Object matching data
===

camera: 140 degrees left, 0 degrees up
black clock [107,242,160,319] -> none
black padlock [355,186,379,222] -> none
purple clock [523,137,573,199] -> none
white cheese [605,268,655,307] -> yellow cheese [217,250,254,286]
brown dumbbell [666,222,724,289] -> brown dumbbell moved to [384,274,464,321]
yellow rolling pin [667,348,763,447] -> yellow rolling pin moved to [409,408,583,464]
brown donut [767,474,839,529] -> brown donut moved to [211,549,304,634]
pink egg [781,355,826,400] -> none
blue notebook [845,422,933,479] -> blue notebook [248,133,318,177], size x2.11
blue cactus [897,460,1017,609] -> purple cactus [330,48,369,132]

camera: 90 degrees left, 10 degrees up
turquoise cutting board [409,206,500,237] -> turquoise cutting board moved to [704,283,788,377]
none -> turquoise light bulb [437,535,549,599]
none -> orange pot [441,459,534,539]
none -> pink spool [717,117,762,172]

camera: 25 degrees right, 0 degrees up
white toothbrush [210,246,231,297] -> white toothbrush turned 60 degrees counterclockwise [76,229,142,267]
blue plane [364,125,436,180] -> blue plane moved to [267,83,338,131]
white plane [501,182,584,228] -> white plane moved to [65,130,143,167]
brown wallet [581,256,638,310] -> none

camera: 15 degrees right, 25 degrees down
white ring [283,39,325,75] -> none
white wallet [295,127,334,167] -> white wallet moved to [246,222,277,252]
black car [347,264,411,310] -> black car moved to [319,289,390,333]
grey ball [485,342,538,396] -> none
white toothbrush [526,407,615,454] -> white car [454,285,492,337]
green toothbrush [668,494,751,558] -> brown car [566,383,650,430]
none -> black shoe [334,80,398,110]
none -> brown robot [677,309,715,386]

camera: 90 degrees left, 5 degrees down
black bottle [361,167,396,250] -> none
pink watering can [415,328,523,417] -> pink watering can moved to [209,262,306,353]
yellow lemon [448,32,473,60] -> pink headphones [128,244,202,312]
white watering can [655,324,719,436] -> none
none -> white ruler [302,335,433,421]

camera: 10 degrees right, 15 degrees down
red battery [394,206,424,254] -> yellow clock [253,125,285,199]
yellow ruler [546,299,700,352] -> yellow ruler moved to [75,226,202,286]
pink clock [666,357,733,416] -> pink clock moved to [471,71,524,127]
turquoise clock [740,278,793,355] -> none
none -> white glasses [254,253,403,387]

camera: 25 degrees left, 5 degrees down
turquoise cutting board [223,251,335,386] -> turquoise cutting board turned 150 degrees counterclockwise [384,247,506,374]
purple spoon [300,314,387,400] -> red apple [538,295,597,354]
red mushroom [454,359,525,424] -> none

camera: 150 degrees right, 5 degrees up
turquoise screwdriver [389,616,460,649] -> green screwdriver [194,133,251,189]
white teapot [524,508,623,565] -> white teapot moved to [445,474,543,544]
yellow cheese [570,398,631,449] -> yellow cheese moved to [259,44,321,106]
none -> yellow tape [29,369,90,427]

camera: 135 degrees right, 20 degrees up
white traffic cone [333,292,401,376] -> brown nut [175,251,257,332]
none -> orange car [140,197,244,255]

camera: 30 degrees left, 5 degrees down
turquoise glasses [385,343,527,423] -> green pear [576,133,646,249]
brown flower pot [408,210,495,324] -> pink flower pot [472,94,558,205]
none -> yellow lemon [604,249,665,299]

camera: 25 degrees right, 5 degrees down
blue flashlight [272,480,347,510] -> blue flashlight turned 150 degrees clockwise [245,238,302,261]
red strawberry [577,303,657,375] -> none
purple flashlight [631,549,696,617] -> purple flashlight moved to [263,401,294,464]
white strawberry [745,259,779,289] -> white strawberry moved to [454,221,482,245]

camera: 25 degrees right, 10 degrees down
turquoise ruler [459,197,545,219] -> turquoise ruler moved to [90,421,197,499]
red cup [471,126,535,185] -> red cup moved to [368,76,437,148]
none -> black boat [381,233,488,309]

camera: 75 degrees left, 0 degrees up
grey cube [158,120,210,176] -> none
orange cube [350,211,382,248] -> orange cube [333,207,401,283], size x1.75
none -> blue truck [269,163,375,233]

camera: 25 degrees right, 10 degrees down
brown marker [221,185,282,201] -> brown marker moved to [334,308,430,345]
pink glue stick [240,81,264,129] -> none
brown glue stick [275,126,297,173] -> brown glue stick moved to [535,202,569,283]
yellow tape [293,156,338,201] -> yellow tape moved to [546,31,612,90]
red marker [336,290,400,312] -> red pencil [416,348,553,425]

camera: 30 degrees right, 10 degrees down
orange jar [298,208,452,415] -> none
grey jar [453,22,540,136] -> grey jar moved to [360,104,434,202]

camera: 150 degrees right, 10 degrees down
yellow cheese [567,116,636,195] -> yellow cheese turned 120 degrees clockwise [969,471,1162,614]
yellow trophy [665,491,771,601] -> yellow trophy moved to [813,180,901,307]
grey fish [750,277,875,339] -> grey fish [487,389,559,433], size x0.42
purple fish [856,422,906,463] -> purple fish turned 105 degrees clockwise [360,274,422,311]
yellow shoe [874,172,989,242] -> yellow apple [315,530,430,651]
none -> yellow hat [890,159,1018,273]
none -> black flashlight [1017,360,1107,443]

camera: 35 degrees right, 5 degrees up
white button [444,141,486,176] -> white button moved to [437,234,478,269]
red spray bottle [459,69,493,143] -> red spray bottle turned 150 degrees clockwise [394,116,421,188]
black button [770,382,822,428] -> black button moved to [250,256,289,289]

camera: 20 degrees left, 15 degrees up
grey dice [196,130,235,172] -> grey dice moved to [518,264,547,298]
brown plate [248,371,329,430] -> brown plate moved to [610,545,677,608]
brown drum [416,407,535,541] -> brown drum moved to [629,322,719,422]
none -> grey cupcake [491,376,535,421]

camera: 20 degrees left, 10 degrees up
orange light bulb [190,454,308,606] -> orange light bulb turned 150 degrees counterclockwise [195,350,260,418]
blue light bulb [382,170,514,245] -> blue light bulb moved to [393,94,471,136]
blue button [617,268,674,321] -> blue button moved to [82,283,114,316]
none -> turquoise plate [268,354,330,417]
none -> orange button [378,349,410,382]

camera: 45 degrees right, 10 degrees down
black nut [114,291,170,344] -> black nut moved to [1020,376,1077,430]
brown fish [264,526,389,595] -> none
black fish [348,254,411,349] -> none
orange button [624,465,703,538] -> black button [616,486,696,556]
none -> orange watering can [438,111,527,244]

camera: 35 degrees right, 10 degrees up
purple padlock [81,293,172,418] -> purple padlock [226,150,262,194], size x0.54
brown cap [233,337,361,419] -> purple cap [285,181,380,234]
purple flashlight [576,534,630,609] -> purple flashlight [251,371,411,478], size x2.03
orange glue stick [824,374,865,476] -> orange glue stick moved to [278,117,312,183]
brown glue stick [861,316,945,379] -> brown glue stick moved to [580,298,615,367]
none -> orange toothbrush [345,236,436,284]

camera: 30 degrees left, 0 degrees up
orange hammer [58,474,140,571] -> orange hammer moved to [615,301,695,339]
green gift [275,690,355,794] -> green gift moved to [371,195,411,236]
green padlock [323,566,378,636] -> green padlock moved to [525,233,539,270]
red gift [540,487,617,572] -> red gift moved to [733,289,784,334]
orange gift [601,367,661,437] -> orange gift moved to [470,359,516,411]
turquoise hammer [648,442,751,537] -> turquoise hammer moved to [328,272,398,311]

===

# WHAT THE TASK ASKS
Display each line of the data where "plate" occurs.

# SOLUTION TO THIS EXERCISE
brown plate [248,371,329,430] -> brown plate moved to [610,545,677,608]
none -> turquoise plate [268,354,330,417]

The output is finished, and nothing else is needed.